§ **Dataset content**:
______

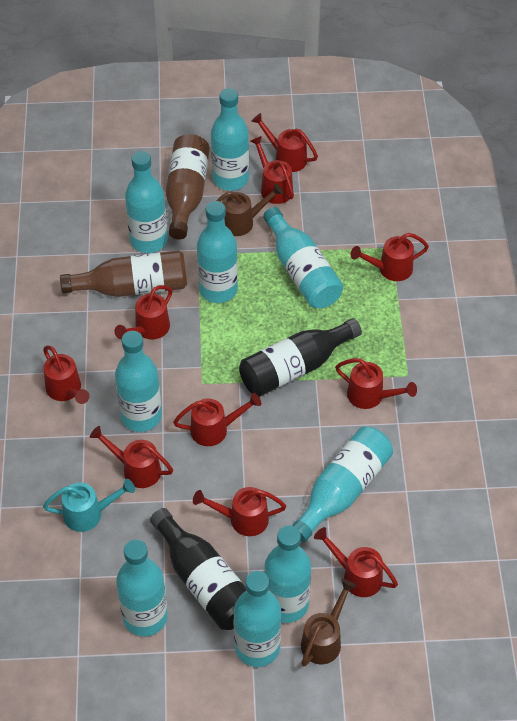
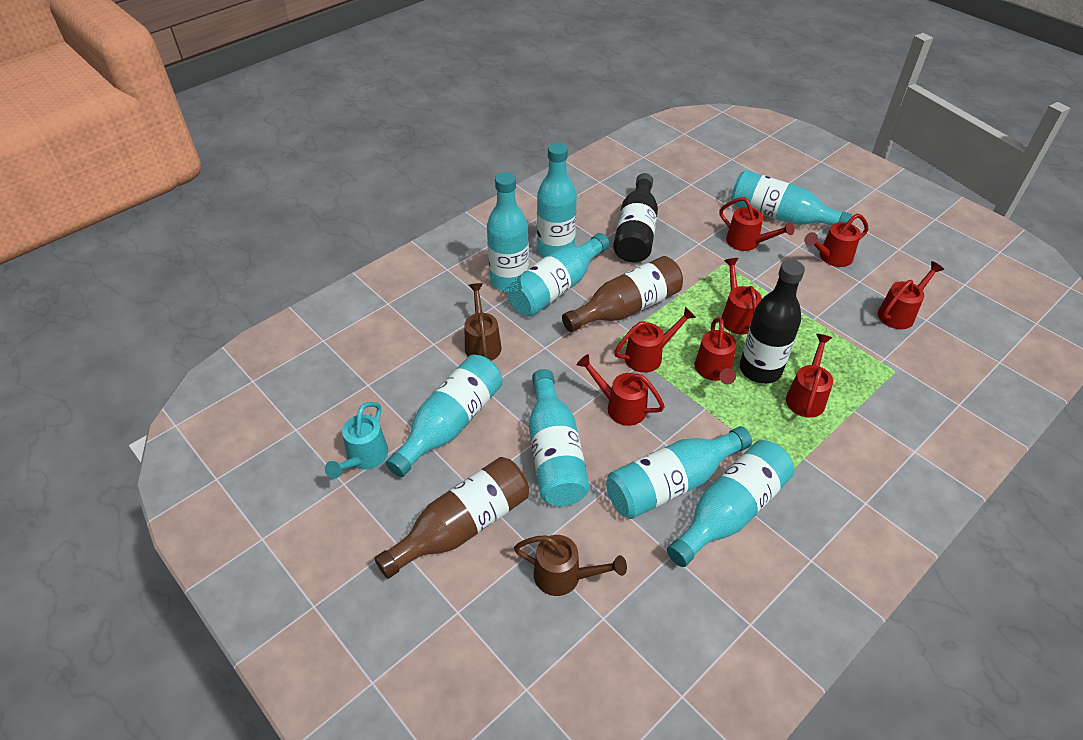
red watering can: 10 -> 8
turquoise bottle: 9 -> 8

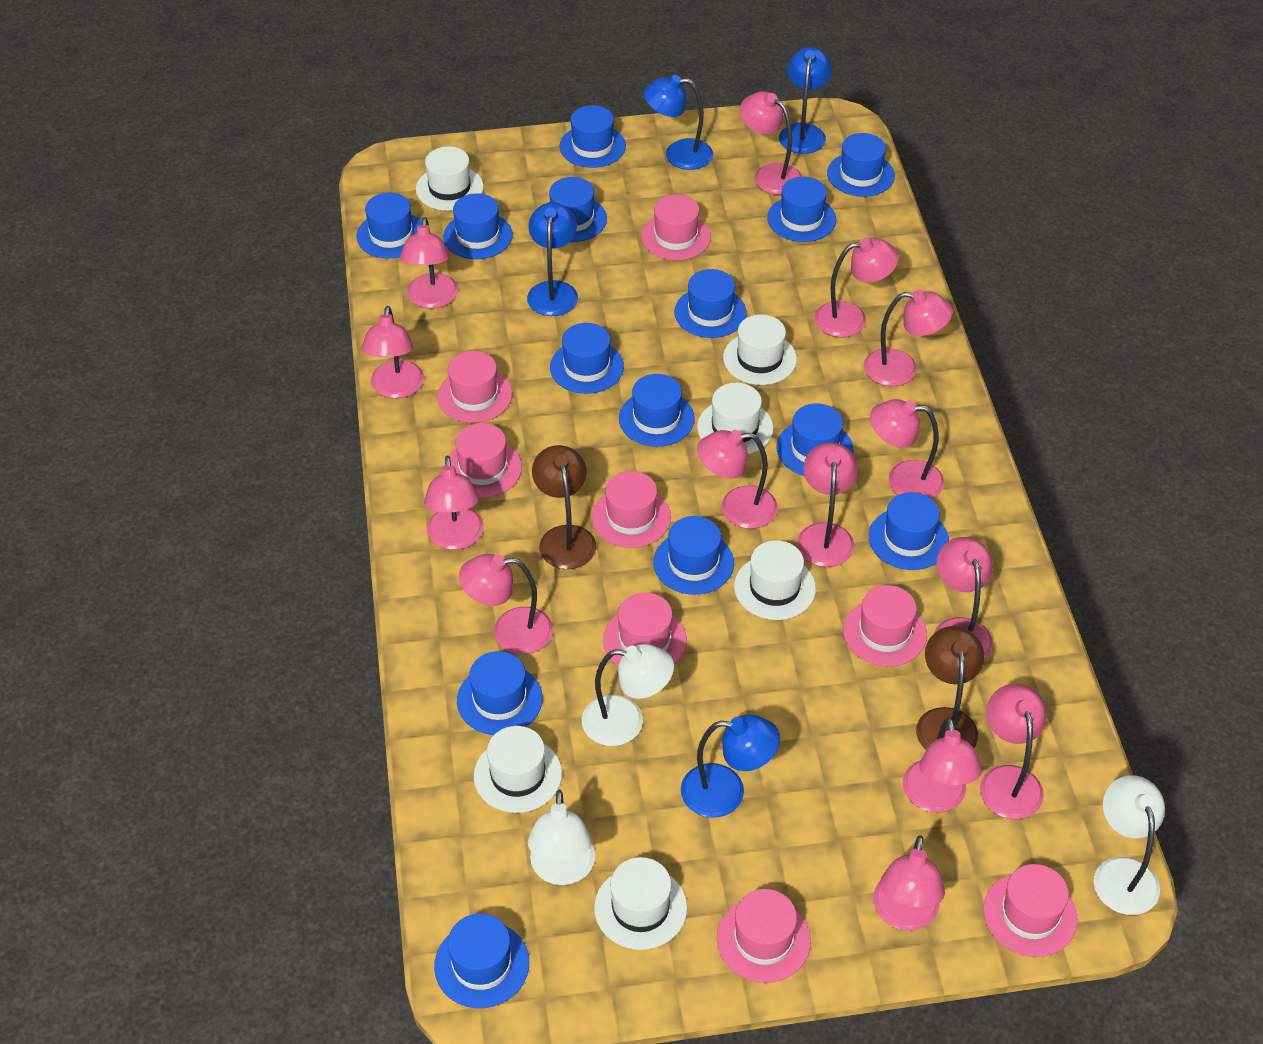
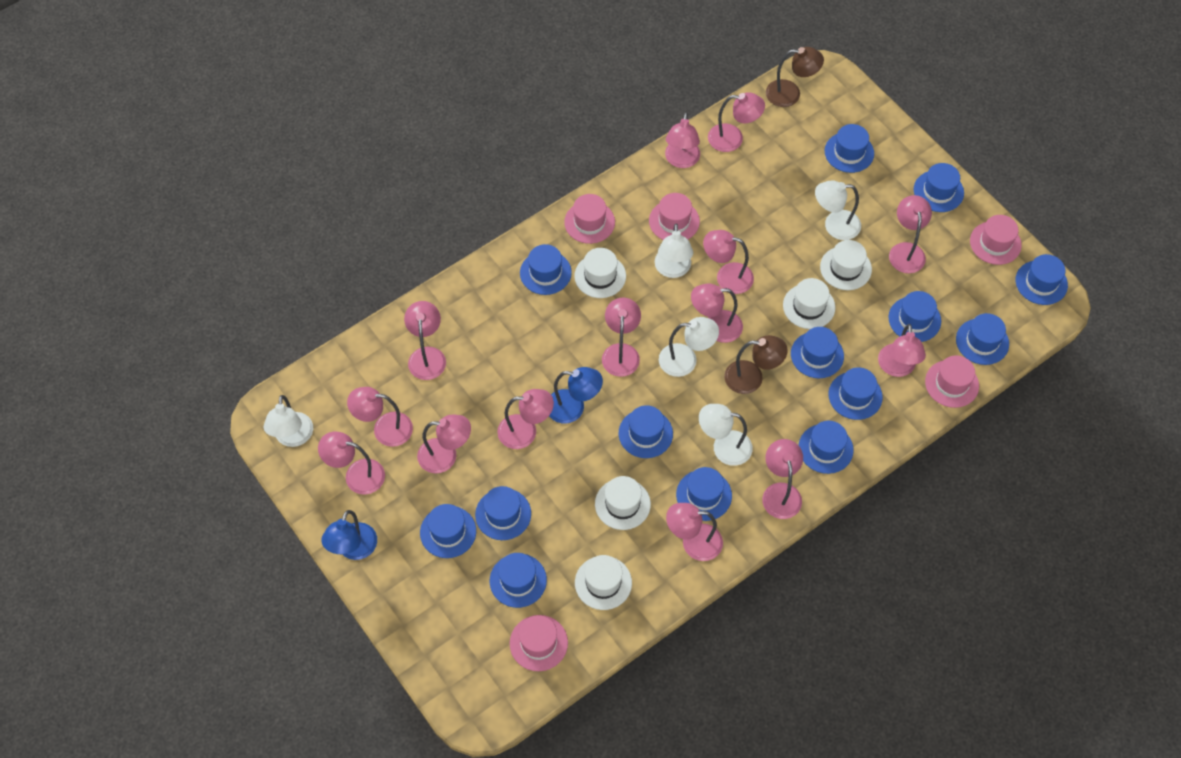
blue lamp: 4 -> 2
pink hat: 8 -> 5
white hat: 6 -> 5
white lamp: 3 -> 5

______

Only the text of the records belongs in the answer; reproduce it verbatim, with no pictures.

§ **Task solution**:
red watering can: 10 -> 8
turquoise bottle: 9 -> 8

blue lamp: 4 -> 2
pink hat: 8 -> 5
white hat: 6 -> 5
white lamp: 3 -> 5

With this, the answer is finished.